[PROBLEM]: The result should be the lines from the one that contains "orange cheese: 0 -> 2" to the final line of the entries below, copied exactly and with no pictures.

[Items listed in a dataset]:
▼

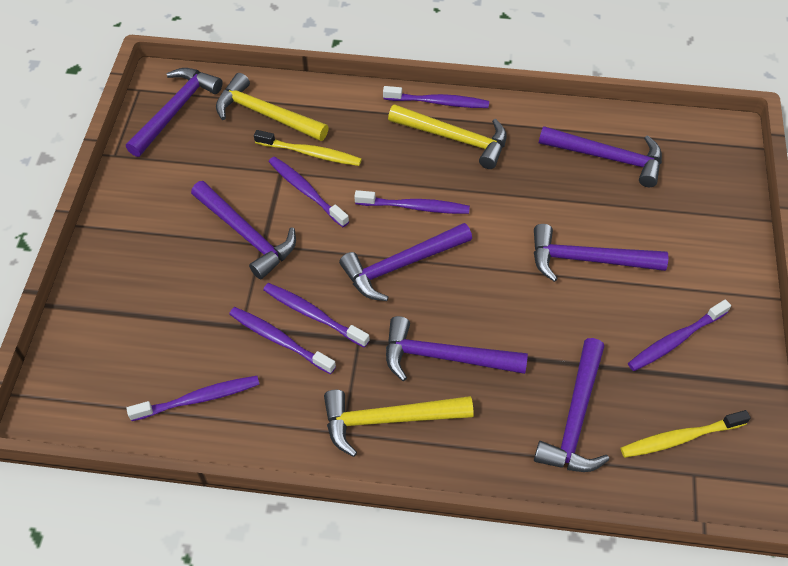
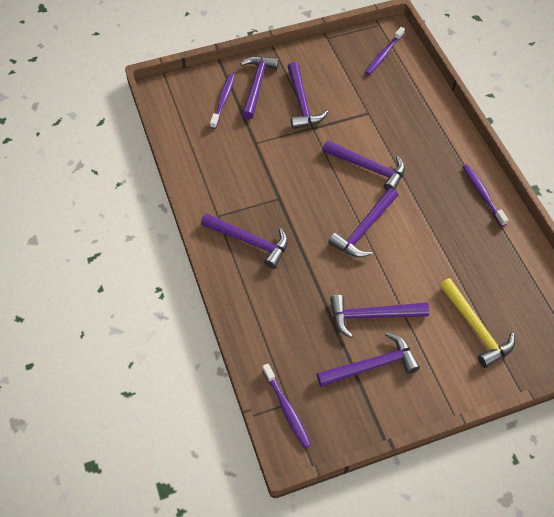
purple toothbrush: 7 -> 4
yellow hammer: 3 -> 1
yellow toothbrush: 2 -> 0

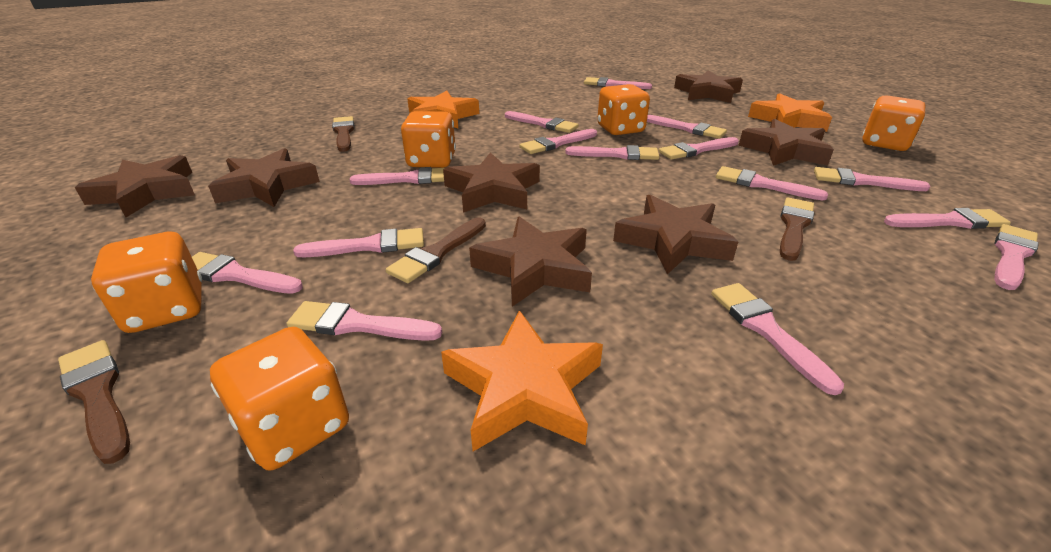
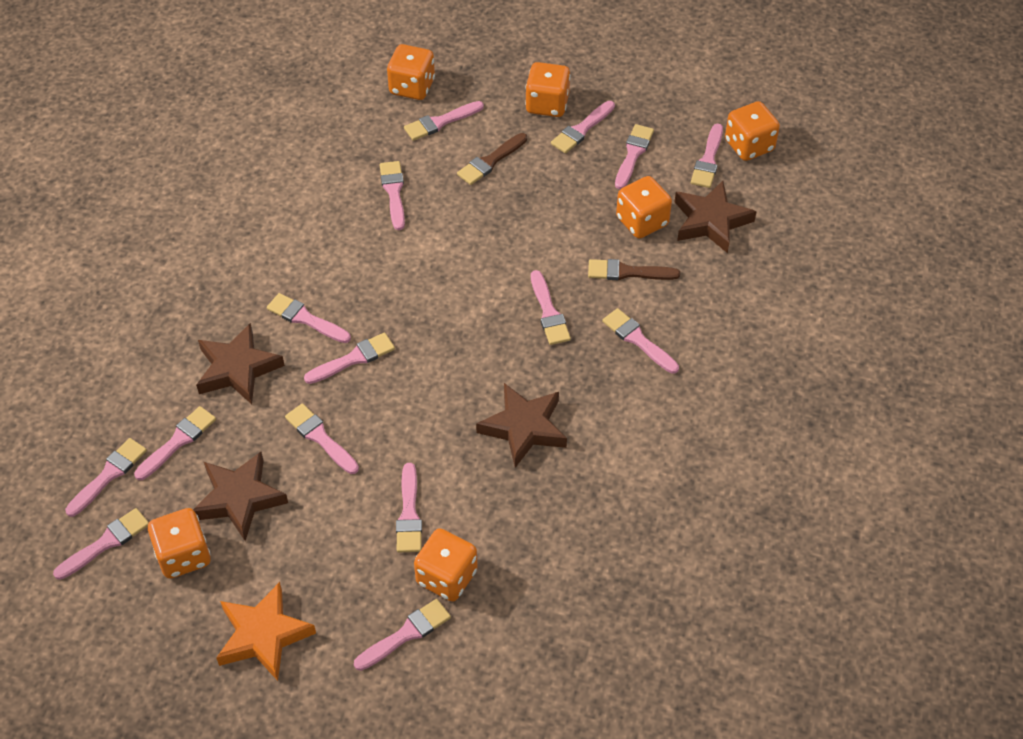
brown brush: 4 -> 2
brown star: 7 -> 4
orange dice: 5 -> 6
orange star: 3 -> 1

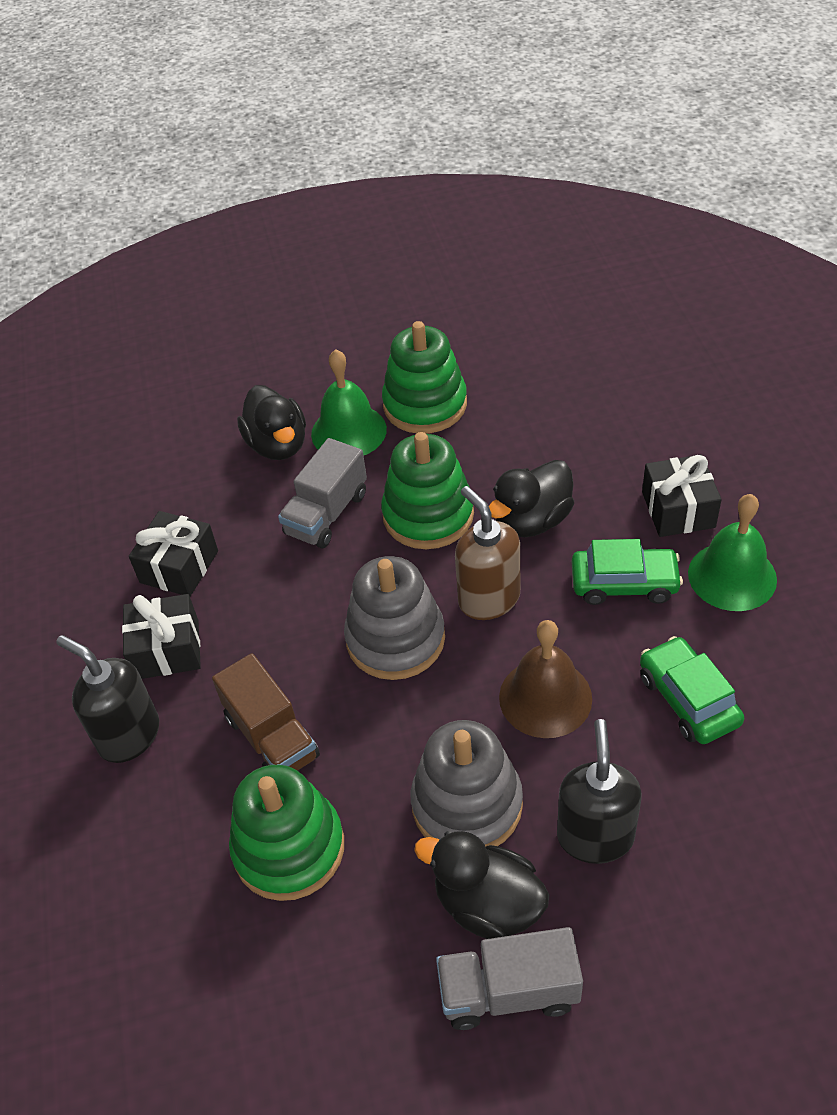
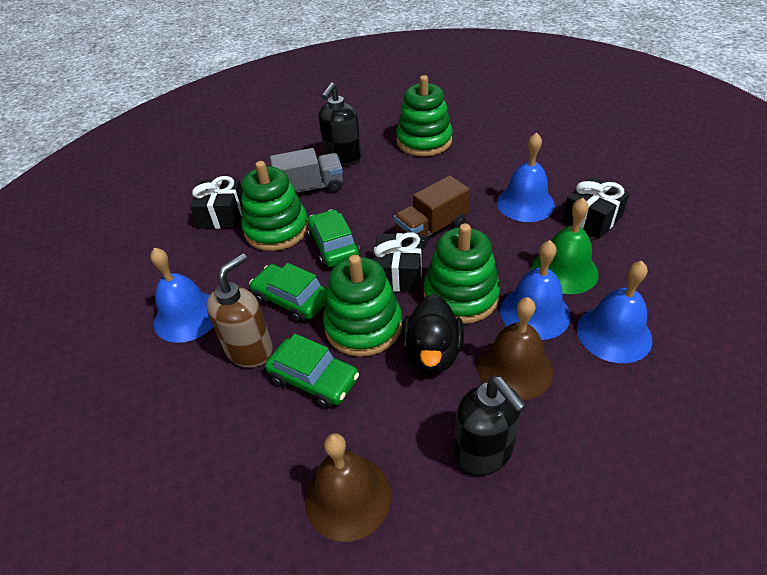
black duck: 3 -> 1
blue bell: 0 -> 4
brown bell: 1 -> 2
green bell: 2 -> 1
green car: 2 -> 3
green stacking toy: 3 -> 4
grey stacking toy: 2 -> 0
grey truck: 2 -> 1

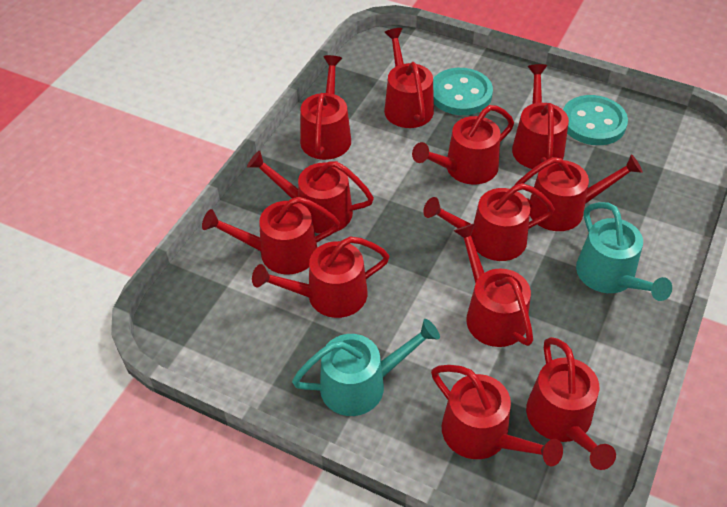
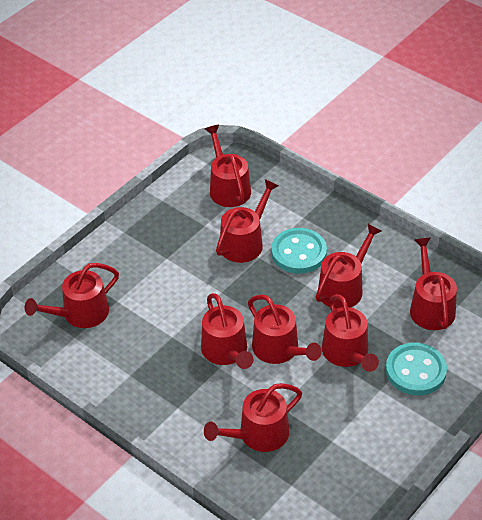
red watering can: 12 -> 9
turquoise watering can: 2 -> 0

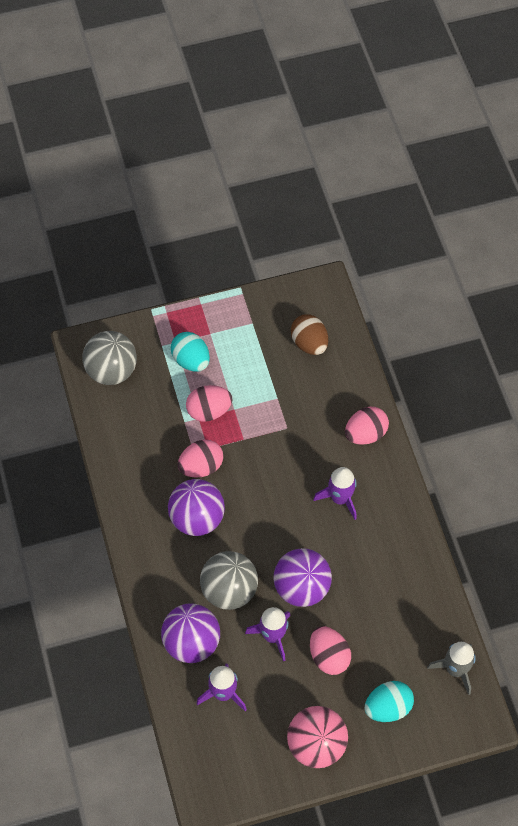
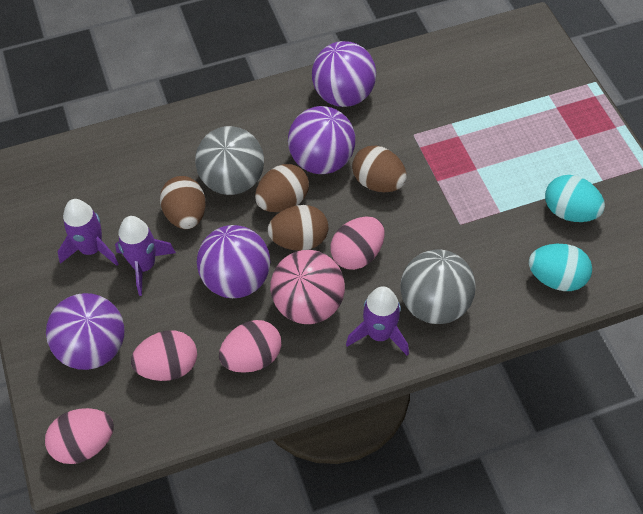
brown egg: 1 -> 4
grey rocket: 1 -> 0
purple ball: 3 -> 4

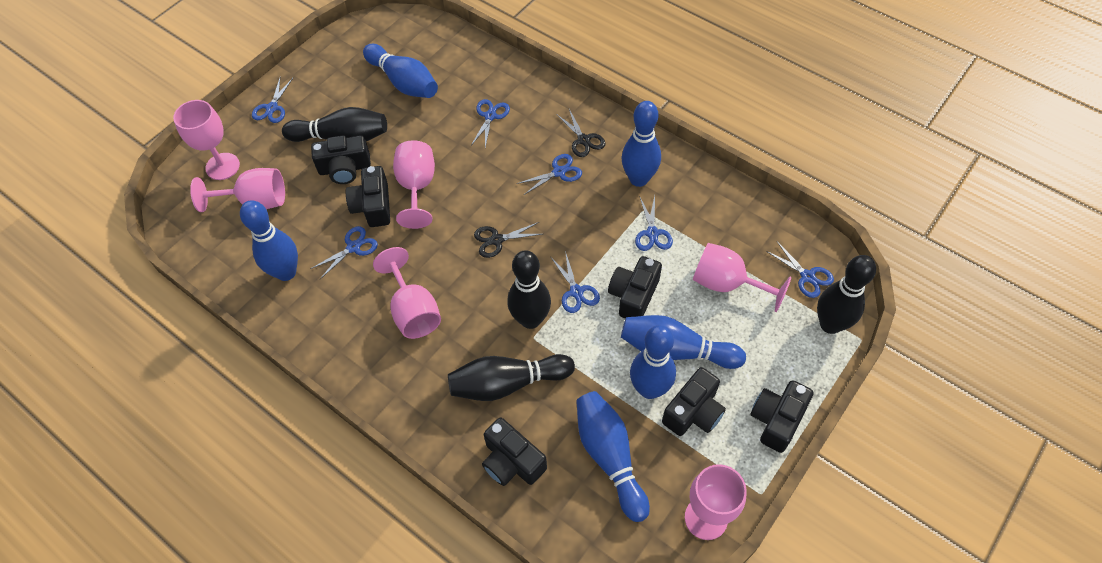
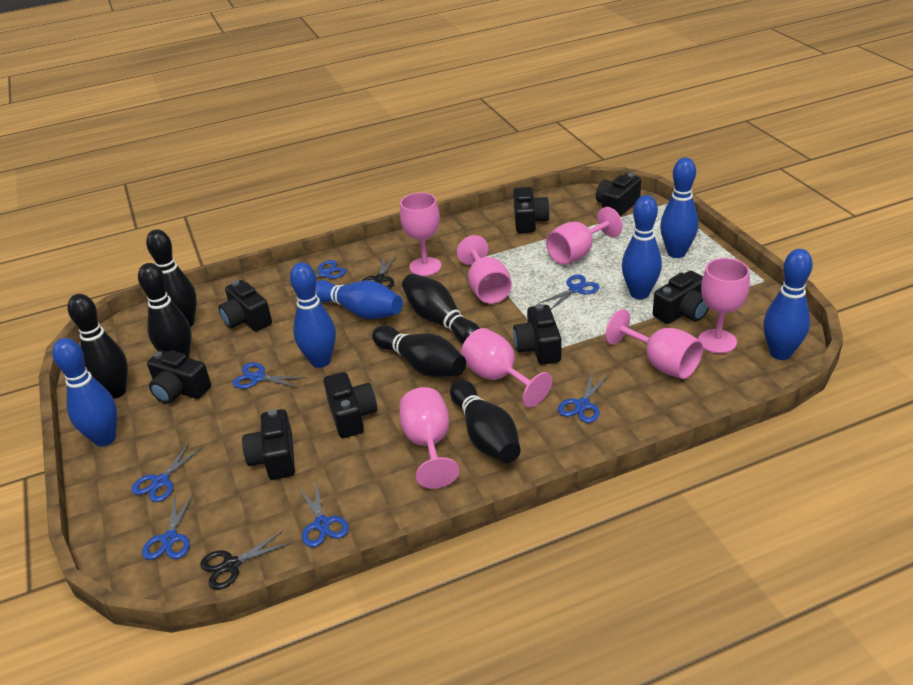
black bowling pin: 4 -> 6
black camera: 6 -> 8
pink goblet: 6 -> 7

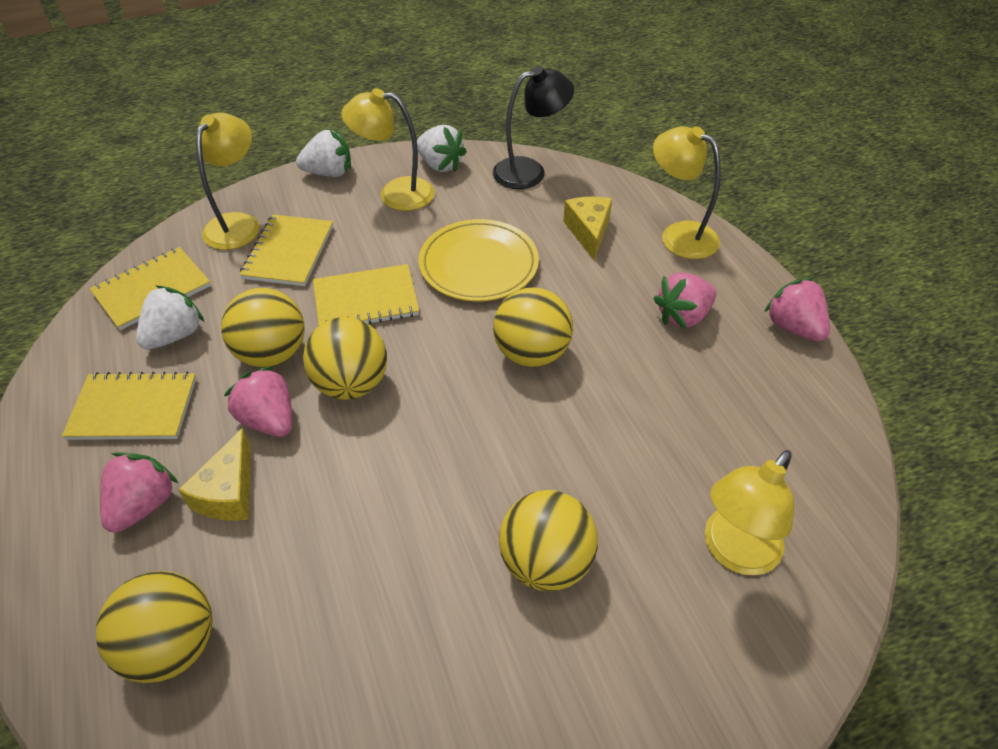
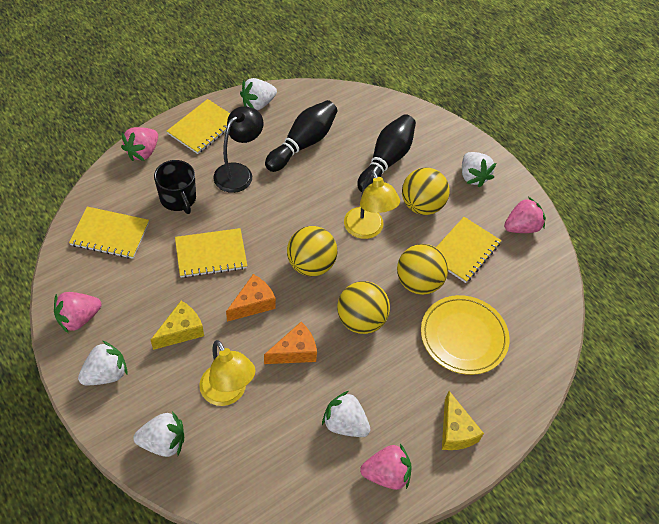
black bowling pin: 0 -> 2
black mug: 0 -> 1
orange cheese: 0 -> 2
white strawberry: 3 -> 5
yellow ball: 5 -> 4
yellow lamp: 4 -> 2

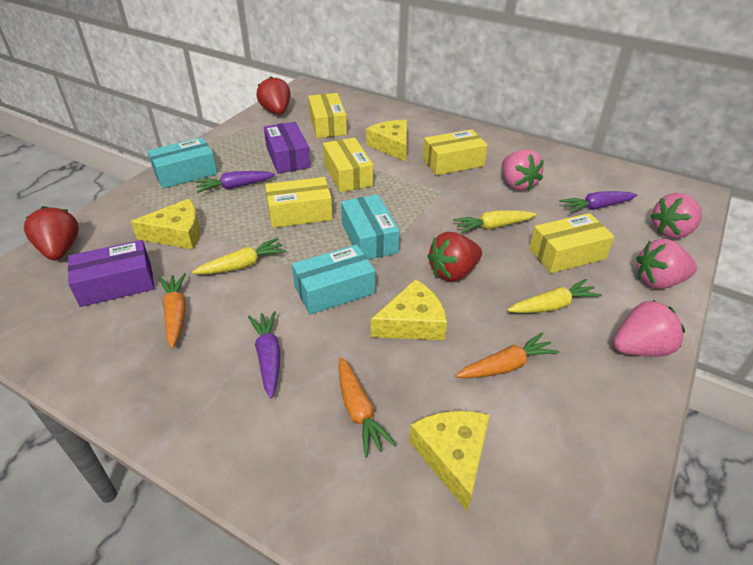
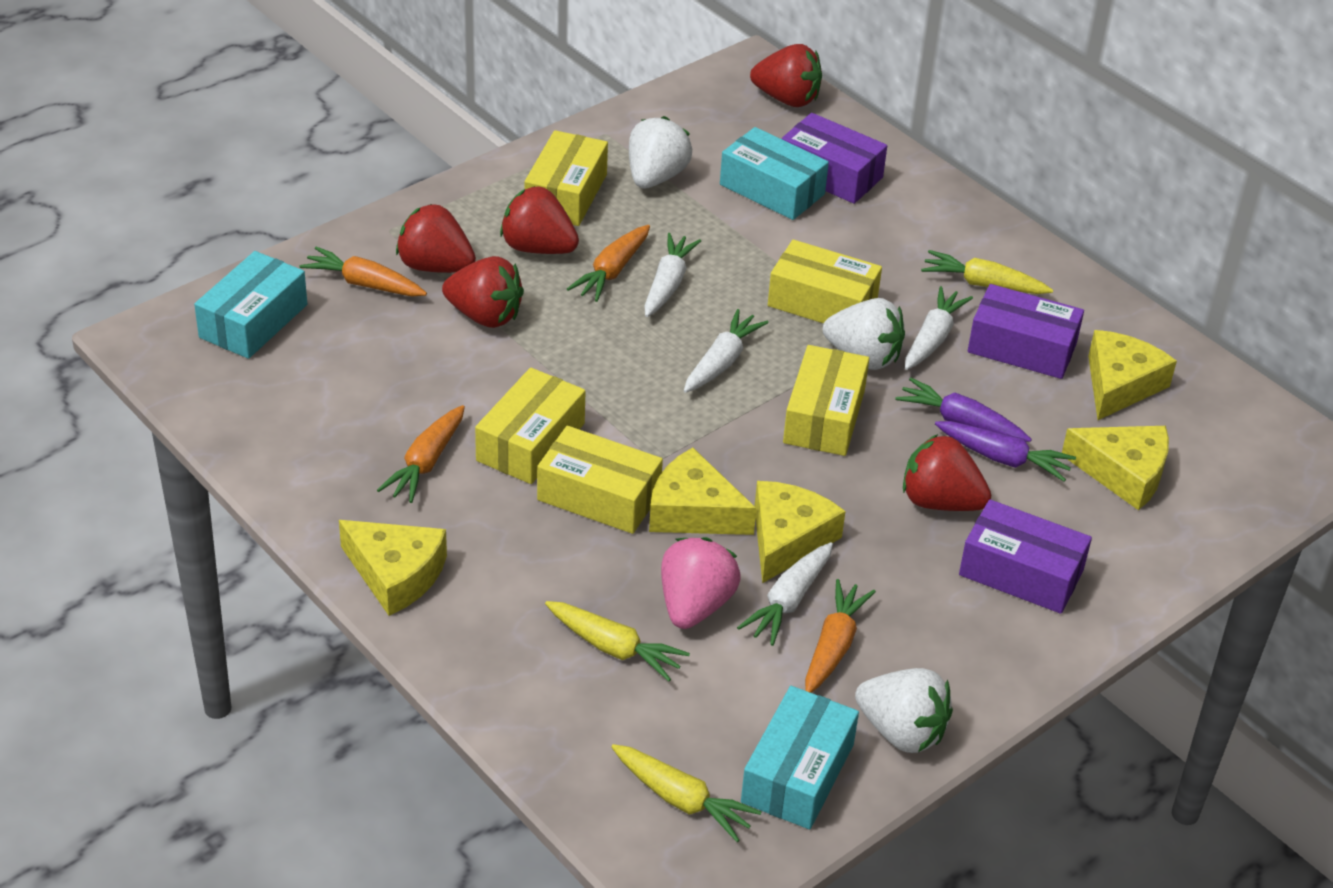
orange carrot: 3 -> 4
pink strawberry: 4 -> 1
purple box: 2 -> 3
purple carrot: 3 -> 2
red strawberry: 3 -> 5
white carrot: 0 -> 4
white strawberry: 0 -> 3
yellow cheese: 4 -> 5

▲

[EXERCISE SOLUTION]:
orange cheese: 0 -> 2
white strawberry: 3 -> 5
yellow ball: 5 -> 4
yellow lamp: 4 -> 2

orange carrot: 3 -> 4
pink strawberry: 4 -> 1
purple box: 2 -> 3
purple carrot: 3 -> 2
red strawberry: 3 -> 5
white carrot: 0 -> 4
white strawberry: 0 -> 3
yellow cheese: 4 -> 5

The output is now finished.